- _Records shown_
Segment Open
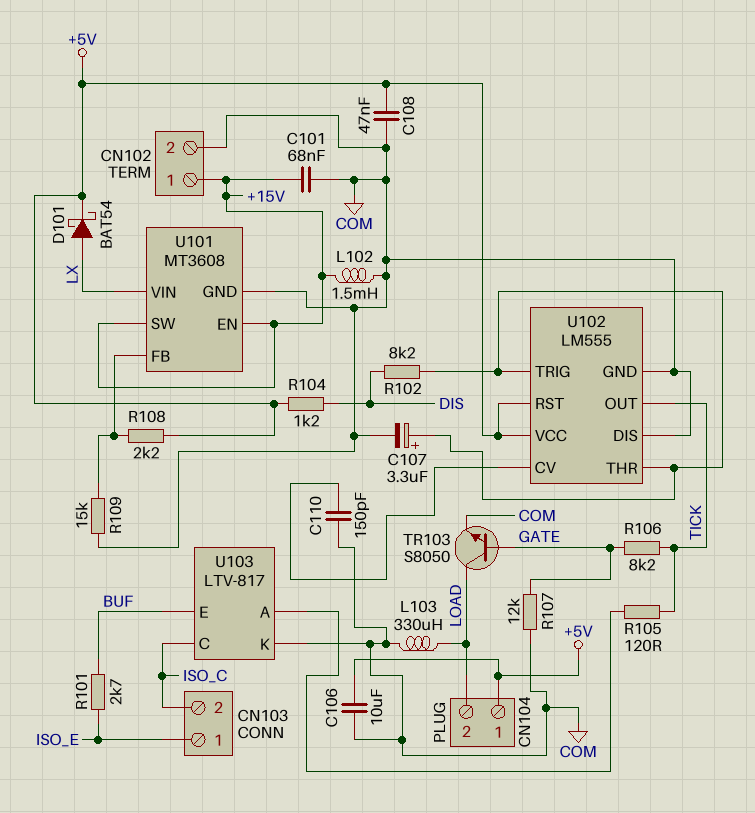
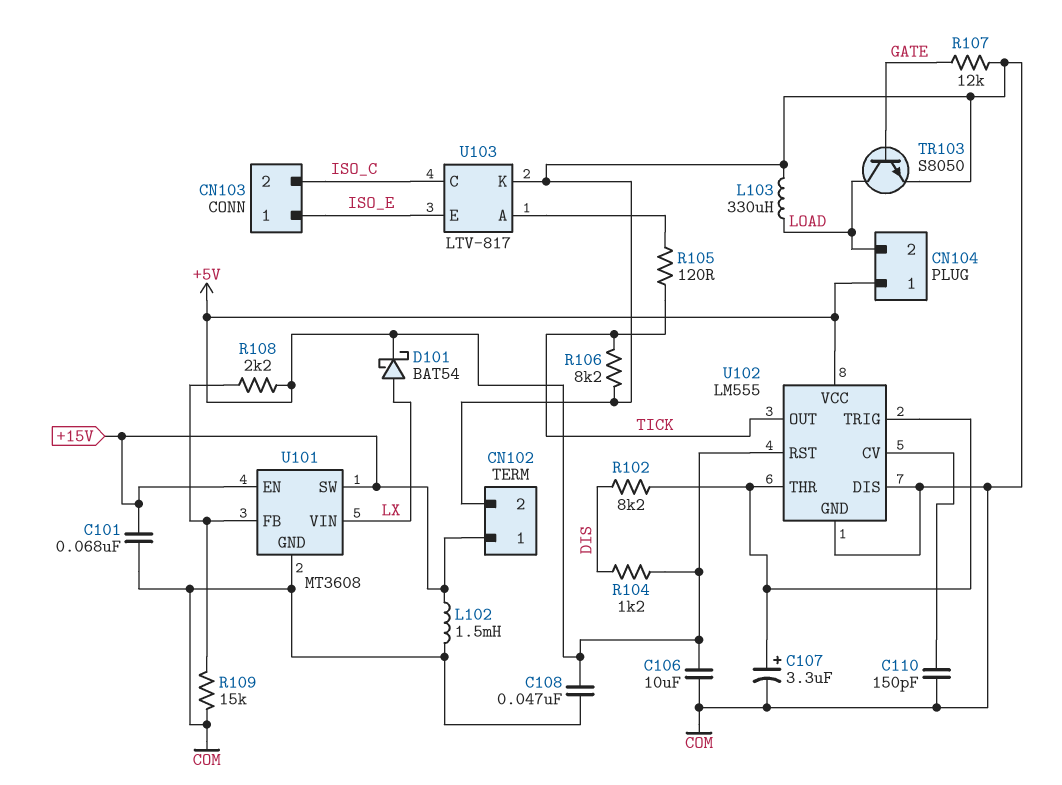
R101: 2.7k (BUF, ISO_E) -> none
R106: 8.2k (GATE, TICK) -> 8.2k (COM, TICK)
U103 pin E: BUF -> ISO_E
Segment Closed
Segment Open
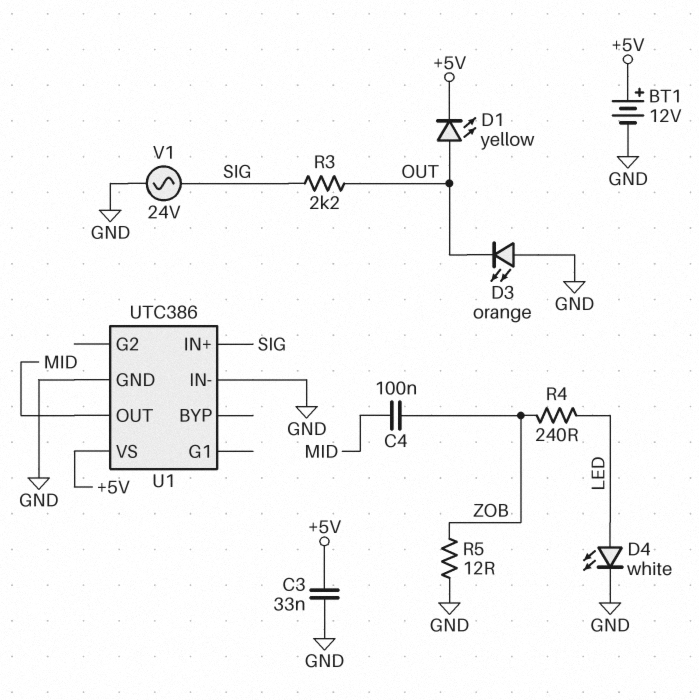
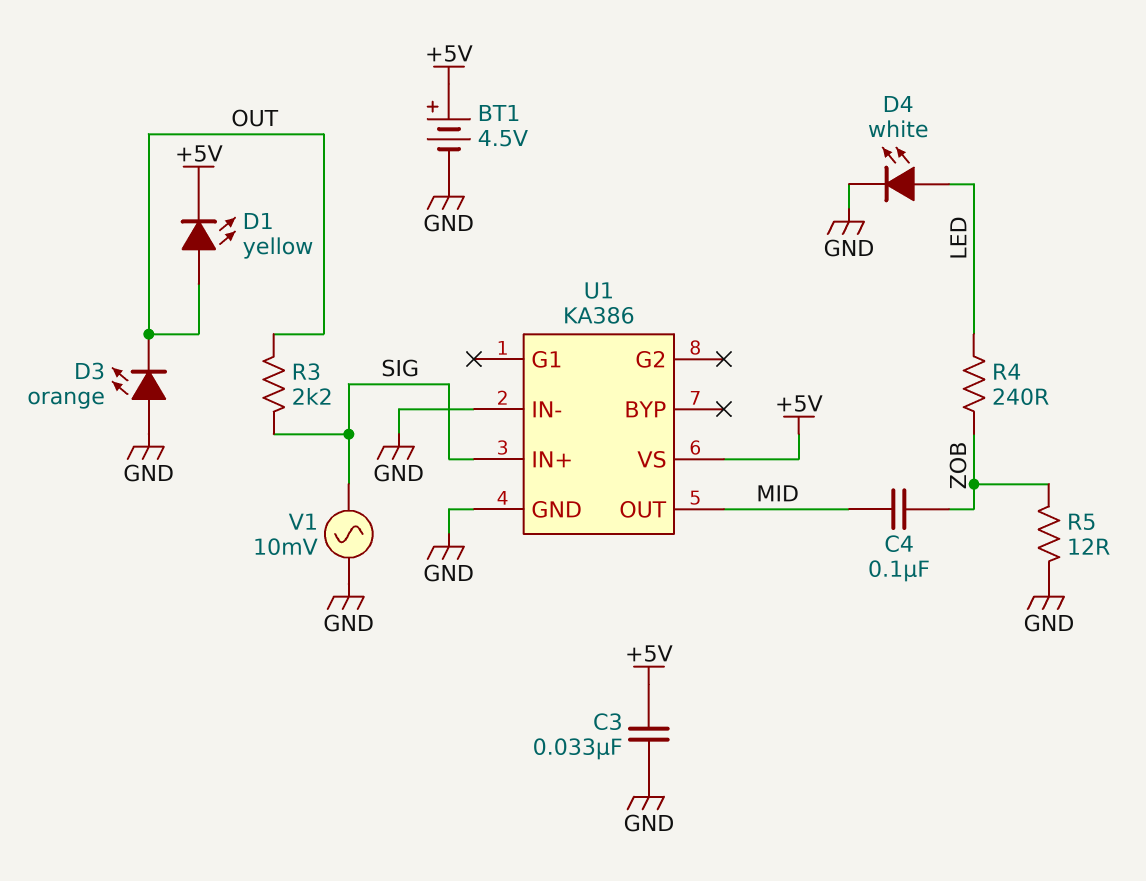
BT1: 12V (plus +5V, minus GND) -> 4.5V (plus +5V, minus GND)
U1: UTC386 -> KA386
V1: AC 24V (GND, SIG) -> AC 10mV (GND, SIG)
Segment Closed
- _What is needed_
Would you please copy, word for word, everything above from the line containing "R101: 2.7k (BUF, ISO_E) -> none" down to the line containing "U103 pin E: BUF -> ISO_E", those two lines included?

- _Reply to the exercise_
R101: 2.7k (BUF, ISO_E) -> none
R106: 8.2k (GATE, TICK) -> 8.2k (COM, TICK)
U103 pin E: BUF -> ISO_E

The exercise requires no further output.